»»
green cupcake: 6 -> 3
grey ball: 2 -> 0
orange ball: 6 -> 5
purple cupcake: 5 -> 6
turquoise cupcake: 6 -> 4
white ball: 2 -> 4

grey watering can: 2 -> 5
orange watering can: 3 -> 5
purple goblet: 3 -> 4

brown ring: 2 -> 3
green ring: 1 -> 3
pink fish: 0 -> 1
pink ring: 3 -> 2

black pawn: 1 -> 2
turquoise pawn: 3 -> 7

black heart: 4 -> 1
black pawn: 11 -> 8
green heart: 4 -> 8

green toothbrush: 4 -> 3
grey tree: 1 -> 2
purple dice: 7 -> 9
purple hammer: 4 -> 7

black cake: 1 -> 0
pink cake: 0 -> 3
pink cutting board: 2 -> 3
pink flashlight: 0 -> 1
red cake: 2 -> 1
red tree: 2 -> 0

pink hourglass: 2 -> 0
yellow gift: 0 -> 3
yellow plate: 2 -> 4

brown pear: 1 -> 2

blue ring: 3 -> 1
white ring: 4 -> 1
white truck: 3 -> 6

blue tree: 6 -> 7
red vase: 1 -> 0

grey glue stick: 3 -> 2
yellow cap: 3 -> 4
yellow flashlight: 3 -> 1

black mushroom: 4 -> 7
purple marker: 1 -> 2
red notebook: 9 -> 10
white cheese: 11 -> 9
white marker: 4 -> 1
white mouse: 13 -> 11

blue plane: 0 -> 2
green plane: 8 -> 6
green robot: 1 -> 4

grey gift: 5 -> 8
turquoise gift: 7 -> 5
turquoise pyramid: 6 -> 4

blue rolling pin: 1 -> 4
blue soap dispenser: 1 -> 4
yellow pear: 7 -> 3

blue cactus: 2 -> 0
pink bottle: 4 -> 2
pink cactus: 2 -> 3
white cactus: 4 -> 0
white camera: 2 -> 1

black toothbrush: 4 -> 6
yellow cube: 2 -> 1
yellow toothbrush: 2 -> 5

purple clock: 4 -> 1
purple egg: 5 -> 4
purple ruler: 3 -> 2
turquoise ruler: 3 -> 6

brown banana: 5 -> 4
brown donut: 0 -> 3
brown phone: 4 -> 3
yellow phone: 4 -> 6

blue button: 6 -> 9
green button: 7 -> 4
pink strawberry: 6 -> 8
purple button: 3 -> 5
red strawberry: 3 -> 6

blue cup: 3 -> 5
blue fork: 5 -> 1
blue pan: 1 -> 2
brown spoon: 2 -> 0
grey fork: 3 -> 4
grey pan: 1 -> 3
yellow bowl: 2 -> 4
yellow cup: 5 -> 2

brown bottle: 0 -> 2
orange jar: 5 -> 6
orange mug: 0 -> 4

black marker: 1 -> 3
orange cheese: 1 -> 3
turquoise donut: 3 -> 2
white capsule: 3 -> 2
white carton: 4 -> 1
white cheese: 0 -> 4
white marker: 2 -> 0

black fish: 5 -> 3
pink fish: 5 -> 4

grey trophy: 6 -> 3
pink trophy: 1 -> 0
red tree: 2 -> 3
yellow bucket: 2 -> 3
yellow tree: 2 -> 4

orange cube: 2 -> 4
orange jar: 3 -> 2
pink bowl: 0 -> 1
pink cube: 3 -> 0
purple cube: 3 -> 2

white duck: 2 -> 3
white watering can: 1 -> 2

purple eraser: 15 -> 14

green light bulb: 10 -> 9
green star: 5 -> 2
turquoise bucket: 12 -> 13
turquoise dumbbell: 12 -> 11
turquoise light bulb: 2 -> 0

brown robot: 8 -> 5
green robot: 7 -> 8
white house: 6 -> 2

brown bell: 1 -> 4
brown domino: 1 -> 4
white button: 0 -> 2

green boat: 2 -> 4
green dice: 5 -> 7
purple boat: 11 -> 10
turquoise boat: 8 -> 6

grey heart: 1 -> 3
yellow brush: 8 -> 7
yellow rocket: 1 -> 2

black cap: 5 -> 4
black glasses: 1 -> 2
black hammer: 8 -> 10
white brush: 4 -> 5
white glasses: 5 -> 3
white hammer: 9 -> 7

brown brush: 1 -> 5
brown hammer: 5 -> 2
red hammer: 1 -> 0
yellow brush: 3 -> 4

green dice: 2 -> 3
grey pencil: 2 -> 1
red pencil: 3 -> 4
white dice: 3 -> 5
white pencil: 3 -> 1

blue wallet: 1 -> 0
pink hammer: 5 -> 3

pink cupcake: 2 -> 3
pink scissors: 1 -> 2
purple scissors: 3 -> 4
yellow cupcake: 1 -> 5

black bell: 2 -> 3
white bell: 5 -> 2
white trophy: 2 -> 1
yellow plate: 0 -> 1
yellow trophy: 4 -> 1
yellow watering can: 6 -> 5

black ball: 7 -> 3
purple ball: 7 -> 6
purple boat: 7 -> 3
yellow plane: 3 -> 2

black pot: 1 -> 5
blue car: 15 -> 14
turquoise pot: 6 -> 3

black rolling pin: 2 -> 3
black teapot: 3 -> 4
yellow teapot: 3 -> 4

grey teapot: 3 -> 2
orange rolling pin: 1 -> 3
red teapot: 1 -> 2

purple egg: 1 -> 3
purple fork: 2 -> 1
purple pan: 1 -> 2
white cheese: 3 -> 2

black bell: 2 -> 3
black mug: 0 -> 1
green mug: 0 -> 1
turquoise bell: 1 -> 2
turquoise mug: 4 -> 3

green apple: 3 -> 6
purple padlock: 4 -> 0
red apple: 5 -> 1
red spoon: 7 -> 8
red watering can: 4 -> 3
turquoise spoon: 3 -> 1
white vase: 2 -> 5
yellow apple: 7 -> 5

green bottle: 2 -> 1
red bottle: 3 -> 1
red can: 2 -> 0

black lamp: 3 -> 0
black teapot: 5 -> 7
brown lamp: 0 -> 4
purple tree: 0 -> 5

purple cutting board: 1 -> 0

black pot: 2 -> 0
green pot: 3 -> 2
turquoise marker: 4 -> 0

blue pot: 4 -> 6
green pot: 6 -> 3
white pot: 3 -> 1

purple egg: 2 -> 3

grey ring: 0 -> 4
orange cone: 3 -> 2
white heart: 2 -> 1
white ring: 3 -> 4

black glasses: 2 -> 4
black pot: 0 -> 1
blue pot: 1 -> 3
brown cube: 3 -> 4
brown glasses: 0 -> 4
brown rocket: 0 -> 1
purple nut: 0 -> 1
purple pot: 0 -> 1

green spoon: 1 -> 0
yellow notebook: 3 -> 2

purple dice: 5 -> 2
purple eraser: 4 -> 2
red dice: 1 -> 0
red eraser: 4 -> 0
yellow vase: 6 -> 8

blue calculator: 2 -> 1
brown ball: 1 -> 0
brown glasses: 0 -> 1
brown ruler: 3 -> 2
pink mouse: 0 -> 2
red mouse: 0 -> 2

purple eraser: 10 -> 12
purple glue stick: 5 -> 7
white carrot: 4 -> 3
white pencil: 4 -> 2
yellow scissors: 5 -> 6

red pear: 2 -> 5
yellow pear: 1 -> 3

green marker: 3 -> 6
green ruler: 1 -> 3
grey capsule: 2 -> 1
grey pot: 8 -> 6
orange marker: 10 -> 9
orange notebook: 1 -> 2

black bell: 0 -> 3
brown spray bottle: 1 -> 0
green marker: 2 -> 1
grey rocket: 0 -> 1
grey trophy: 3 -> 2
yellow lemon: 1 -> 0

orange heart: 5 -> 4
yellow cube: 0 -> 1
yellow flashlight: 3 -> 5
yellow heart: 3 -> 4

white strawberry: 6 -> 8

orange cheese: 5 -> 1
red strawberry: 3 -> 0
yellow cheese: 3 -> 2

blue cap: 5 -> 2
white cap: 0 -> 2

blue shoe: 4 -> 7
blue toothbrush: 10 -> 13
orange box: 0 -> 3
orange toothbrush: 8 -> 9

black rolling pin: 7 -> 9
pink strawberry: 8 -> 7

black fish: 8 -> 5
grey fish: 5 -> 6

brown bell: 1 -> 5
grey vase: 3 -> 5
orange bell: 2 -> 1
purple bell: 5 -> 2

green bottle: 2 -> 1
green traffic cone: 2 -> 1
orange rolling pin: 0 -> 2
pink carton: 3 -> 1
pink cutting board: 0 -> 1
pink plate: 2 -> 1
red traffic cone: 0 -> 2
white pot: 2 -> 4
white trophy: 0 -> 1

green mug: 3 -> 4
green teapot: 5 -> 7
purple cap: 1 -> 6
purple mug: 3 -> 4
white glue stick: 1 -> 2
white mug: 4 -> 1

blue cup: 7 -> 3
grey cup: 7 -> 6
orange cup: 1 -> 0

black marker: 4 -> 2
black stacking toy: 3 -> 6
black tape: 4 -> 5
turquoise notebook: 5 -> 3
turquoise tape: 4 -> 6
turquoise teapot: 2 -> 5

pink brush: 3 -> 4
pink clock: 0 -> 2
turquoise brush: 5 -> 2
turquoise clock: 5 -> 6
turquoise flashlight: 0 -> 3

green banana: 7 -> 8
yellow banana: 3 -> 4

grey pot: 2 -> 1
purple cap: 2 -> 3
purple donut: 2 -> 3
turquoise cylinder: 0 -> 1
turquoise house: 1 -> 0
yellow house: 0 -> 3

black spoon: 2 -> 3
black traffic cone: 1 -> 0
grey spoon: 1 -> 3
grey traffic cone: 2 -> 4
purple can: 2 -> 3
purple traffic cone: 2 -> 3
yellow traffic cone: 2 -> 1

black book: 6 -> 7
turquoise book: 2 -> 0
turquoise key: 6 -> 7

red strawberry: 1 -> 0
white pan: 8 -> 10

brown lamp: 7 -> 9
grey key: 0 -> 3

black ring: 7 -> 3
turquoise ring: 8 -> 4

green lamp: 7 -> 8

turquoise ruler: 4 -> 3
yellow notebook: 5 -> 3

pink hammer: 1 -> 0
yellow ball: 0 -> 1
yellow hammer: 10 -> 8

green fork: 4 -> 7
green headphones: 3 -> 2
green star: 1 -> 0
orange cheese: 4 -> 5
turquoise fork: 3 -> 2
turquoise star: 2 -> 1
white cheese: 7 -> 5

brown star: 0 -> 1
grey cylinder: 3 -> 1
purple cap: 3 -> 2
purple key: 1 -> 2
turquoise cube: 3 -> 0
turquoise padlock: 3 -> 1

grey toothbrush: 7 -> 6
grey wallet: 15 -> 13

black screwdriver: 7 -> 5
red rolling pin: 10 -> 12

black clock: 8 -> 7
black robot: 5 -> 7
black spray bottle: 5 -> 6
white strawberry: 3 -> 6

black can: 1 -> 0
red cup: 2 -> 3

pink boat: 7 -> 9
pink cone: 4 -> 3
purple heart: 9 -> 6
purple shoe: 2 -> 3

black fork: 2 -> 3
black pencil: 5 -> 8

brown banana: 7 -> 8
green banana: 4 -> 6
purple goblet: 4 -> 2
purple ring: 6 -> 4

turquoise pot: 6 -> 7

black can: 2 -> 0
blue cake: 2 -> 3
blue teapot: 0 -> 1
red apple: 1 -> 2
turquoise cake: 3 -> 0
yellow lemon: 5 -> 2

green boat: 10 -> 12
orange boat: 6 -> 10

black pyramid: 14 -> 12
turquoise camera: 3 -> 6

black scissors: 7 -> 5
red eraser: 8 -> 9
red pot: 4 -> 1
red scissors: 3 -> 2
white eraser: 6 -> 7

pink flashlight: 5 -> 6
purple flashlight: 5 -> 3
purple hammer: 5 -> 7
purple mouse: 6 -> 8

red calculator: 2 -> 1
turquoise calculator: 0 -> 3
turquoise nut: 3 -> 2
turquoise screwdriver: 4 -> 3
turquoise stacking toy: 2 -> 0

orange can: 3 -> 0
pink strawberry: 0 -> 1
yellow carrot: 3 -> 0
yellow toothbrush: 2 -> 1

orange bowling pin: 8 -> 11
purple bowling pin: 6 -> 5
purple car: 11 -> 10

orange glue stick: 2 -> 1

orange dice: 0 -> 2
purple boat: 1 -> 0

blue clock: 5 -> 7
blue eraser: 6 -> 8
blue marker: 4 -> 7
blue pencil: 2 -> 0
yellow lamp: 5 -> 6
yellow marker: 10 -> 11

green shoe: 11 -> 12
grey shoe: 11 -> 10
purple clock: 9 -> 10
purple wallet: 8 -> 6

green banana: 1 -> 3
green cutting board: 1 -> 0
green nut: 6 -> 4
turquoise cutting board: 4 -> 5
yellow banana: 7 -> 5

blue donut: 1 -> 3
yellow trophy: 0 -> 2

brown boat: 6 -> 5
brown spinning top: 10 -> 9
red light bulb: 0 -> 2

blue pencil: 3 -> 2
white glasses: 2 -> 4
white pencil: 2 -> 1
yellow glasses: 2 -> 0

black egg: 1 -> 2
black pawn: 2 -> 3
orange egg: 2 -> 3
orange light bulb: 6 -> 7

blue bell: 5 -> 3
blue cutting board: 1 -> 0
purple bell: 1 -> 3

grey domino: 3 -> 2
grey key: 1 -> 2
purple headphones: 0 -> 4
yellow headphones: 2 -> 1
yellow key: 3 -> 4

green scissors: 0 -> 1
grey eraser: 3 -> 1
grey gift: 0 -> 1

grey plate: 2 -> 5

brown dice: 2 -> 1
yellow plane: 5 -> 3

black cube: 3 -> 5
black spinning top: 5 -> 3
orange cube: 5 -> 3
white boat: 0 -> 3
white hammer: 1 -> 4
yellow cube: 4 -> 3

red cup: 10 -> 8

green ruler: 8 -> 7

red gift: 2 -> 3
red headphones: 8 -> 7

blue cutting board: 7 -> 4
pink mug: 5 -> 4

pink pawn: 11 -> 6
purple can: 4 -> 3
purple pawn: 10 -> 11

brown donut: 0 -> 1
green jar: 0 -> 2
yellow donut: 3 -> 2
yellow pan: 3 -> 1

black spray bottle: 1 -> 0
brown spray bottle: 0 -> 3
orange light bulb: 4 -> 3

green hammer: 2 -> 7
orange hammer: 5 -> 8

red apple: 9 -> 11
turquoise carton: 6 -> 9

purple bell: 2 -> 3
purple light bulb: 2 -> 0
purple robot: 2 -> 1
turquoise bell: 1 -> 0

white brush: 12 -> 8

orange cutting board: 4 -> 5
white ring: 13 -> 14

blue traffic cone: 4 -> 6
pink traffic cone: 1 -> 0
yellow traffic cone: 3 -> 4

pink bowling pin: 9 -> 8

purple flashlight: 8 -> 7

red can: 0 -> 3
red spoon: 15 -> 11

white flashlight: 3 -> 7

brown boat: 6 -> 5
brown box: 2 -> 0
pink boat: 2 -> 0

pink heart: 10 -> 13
««
*Task to complete:* Look back at the data above. Transcribe exactly the lines starting at the line that contains "orange glue stick: 2 -> 1" and ending at the line that contains "white brush: 12 -> 8".

*Solved exercise:*
orange glue stick: 2 -> 1

orange dice: 0 -> 2
purple boat: 1 -> 0

blue clock: 5 -> 7
blue eraser: 6 -> 8
blue marker: 4 -> 7
blue pencil: 2 -> 0
yellow lamp: 5 -> 6
yellow marker: 10 -> 11

green shoe: 11 -> 12
grey shoe: 11 -> 10
purple clock: 9 -> 10
purple wallet: 8 -> 6

green banana: 1 -> 3
green cutting board: 1 -> 0
green nut: 6 -> 4
turquoise cutting board: 4 -> 5
yellow banana: 7 -> 5

blue donut: 1 -> 3
yellow trophy: 0 -> 2

brown boat: 6 -> 5
brown spinning top: 10 -> 9
red light bulb: 0 -> 2

blue pencil: 3 -> 2
white glasses: 2 -> 4
white pencil: 2 -> 1
yellow glasses: 2 -> 0

black egg: 1 -> 2
black pawn: 2 -> 3
orange egg: 2 -> 3
orange light bulb: 6 -> 7

blue bell: 5 -> 3
blue cutting board: 1 -> 0
purple bell: 1 -> 3

grey domino: 3 -> 2
grey key: 1 -> 2
purple headphones: 0 -> 4
yellow headphones: 2 -> 1
yellow key: 3 -> 4

green scissors: 0 -> 1
grey eraser: 3 -> 1
grey gift: 0 -> 1

grey plate: 2 -> 5

brown dice: 2 -> 1
yellow plane: 5 -> 3

black cube: 3 -> 5
black spinning top: 5 -> 3
orange cube: 5 -> 3
white boat: 0 -> 3
white hammer: 1 -> 4
yellow cube: 4 -> 3

red cup: 10 -> 8

green ruler: 8 -> 7

red gift: 2 -> 3
red headphones: 8 -> 7

blue cutting board: 7 -> 4
pink mug: 5 -> 4

pink pawn: 11 -> 6
purple can: 4 -> 3
purple pawn: 10 -> 11

brown donut: 0 -> 1
green jar: 0 -> 2
yellow donut: 3 -> 2
yellow pan: 3 -> 1

black spray bottle: 1 -> 0
brown spray bottle: 0 -> 3
orange light bulb: 4 -> 3

green hammer: 2 -> 7
orange hammer: 5 -> 8

red apple: 9 -> 11
turquoise carton: 6 -> 9

purple bell: 2 -> 3
purple light bulb: 2 -> 0
purple robot: 2 -> 1
turquoise bell: 1 -> 0

white brush: 12 -> 8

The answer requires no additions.